- [JOB] Return the data below verbatim, beginning at the line that contains "Write the LilyPond" and stopping after the line that contains "des''4 ees''8 c'''8 |".

====== STORED ROWS ======

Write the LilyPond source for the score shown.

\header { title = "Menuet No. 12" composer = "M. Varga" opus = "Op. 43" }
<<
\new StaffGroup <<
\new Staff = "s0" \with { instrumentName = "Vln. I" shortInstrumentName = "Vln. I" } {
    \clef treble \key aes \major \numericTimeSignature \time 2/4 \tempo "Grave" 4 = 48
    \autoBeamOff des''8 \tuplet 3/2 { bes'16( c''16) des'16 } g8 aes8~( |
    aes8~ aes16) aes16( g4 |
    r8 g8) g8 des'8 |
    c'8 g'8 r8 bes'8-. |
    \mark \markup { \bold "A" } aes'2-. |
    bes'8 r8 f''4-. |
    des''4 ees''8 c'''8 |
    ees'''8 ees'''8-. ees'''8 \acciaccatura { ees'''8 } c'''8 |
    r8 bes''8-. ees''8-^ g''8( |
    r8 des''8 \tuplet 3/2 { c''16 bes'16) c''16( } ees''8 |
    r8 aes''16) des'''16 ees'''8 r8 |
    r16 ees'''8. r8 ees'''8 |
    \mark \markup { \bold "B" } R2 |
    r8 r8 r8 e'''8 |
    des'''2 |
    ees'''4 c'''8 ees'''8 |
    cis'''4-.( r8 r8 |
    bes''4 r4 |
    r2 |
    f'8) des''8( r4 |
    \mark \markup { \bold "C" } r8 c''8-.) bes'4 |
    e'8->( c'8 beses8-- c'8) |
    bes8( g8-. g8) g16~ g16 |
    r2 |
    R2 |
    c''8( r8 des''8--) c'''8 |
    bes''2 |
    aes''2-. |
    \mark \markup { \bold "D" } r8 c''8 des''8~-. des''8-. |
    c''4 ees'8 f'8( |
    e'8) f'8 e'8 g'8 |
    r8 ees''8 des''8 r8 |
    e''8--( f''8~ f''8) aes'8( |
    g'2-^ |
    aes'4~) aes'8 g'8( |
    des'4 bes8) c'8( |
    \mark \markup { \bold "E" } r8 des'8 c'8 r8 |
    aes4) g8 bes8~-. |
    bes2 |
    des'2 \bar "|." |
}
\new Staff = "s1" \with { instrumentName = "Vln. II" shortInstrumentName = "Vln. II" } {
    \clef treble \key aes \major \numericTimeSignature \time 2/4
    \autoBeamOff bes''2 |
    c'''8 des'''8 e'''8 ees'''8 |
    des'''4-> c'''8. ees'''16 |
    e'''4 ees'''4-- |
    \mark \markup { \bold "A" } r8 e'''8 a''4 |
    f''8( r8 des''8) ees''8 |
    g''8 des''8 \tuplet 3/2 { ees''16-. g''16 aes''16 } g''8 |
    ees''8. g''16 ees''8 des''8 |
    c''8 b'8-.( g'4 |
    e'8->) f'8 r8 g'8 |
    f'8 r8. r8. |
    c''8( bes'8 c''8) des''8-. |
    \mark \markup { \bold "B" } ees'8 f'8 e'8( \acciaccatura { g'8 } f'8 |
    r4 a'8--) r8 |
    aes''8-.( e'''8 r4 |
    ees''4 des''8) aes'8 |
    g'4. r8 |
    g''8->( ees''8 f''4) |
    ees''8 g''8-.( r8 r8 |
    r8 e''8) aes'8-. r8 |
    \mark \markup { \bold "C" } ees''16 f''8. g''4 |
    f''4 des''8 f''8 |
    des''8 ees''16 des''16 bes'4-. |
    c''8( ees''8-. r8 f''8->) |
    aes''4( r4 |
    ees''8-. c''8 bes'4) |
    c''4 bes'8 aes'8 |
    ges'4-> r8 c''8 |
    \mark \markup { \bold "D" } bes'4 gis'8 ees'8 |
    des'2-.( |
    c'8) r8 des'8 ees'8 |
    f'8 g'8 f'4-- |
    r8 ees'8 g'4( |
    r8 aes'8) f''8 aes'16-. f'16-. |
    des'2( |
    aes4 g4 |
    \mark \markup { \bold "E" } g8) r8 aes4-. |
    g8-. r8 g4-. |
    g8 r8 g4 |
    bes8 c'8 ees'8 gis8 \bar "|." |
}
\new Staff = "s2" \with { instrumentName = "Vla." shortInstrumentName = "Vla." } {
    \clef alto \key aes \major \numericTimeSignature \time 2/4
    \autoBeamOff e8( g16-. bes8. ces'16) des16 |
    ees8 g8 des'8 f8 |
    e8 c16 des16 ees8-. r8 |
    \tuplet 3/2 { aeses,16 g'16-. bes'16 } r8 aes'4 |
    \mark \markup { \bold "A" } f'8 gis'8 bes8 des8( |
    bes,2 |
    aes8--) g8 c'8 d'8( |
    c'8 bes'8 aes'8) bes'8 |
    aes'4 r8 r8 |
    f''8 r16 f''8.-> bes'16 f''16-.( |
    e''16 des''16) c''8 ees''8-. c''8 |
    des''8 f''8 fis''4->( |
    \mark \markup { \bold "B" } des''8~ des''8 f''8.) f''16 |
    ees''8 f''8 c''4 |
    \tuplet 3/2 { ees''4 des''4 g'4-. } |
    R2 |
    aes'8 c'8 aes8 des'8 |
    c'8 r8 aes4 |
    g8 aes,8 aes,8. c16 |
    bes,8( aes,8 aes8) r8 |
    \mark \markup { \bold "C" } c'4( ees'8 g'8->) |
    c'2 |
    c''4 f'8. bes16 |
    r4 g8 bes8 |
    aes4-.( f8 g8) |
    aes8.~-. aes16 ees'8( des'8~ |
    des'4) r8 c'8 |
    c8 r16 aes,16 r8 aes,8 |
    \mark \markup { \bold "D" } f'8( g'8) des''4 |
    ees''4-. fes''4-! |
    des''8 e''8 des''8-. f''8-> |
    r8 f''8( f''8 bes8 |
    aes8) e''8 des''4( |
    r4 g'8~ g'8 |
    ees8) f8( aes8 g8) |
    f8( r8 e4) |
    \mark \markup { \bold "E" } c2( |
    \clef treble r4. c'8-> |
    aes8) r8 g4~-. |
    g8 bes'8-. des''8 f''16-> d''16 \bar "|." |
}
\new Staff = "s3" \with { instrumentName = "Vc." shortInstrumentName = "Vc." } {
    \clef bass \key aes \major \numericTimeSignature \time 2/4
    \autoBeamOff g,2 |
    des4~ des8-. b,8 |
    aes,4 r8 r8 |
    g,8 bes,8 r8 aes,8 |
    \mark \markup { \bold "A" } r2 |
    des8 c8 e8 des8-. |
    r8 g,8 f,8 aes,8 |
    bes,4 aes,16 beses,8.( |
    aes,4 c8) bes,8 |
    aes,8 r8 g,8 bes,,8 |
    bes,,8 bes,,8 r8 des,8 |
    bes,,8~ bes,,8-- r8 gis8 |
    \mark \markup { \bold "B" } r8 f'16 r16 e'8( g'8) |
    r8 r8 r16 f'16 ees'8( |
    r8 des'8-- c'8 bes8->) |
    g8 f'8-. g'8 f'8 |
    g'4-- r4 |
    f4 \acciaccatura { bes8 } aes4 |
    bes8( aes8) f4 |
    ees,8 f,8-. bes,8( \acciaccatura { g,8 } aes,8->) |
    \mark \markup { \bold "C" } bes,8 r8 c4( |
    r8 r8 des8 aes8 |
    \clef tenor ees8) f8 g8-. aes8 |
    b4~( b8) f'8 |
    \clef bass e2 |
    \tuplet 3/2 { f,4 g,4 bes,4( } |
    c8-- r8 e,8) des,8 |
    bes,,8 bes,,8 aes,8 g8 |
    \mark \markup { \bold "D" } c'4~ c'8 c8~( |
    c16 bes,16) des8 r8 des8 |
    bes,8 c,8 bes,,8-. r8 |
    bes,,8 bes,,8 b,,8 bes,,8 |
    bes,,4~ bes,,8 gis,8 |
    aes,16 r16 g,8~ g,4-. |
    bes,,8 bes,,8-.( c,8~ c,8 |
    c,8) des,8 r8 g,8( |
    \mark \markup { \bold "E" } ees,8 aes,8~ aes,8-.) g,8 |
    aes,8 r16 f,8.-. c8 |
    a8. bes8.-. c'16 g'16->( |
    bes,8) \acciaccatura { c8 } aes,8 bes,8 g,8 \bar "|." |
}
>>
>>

======
====== STORED ROWS ======

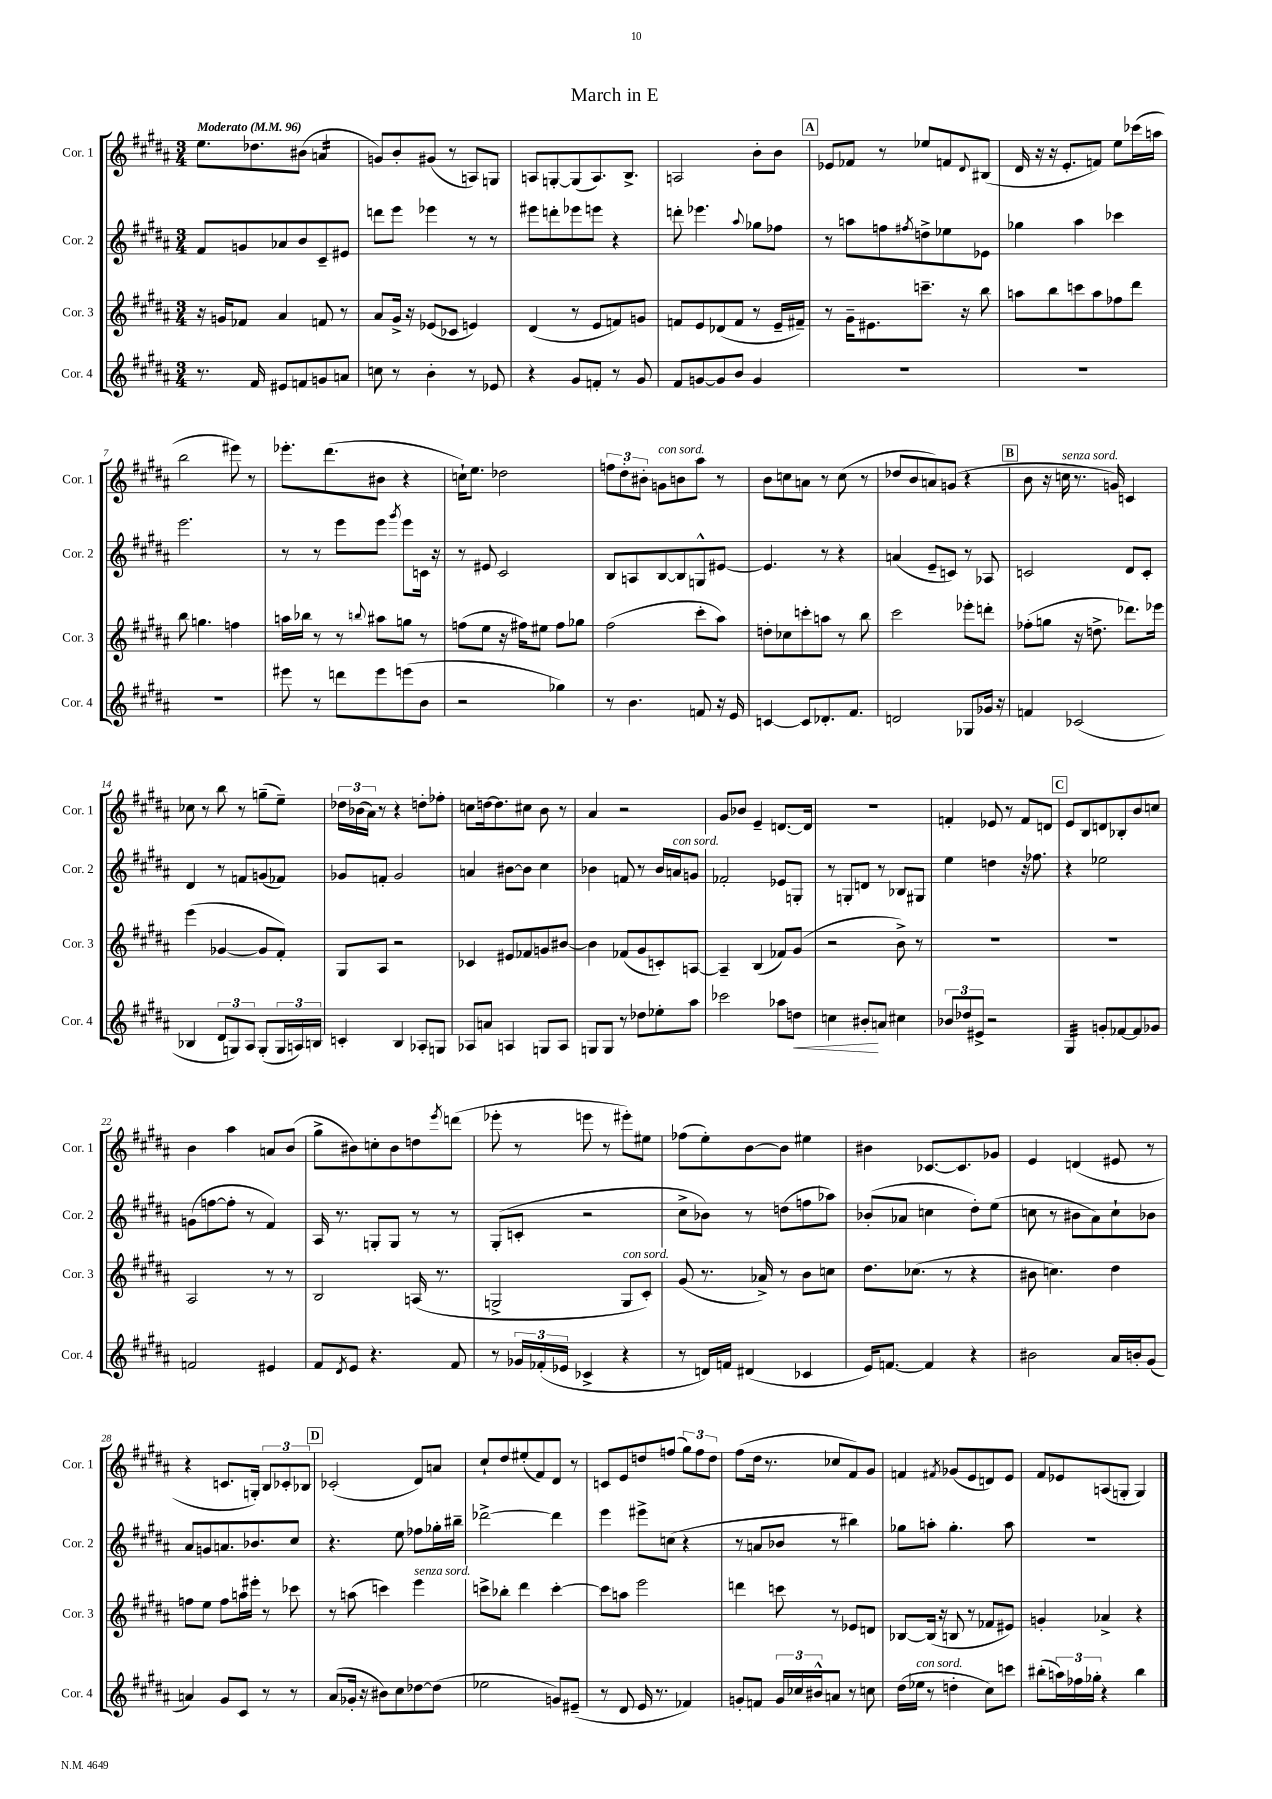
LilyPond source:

======

- [TASK ANSWER]
Write the LilyPond source for the score shown.

\header { title = "Menuet No. 12" composer = "M. Varga" opus = "Op. 43" }
<<
\new StaffGroup <<
\new Staff = "s0" \with { instrumentName = "Vln. I" shortInstrumentName = "Vln. I" } {
    \clef treble \key aes \major \numericTimeSignature \time 2/4 \tempo "Grave" 4 = 48
    \autoBeamOff des''8 \tuplet 3/2 { bes'16( c''16) des'16 } g8 aes8~( |
    aes8~ aes16) aes16( g4 |
    r8 g8) g8 des'8 |
    c'8 g'8 r8 bes'8-. |
    \mark \markup { \bold "A" } aes'2-. |
    bes'8 r8 f''4-. |
    des''4 ees''8 c'''8 |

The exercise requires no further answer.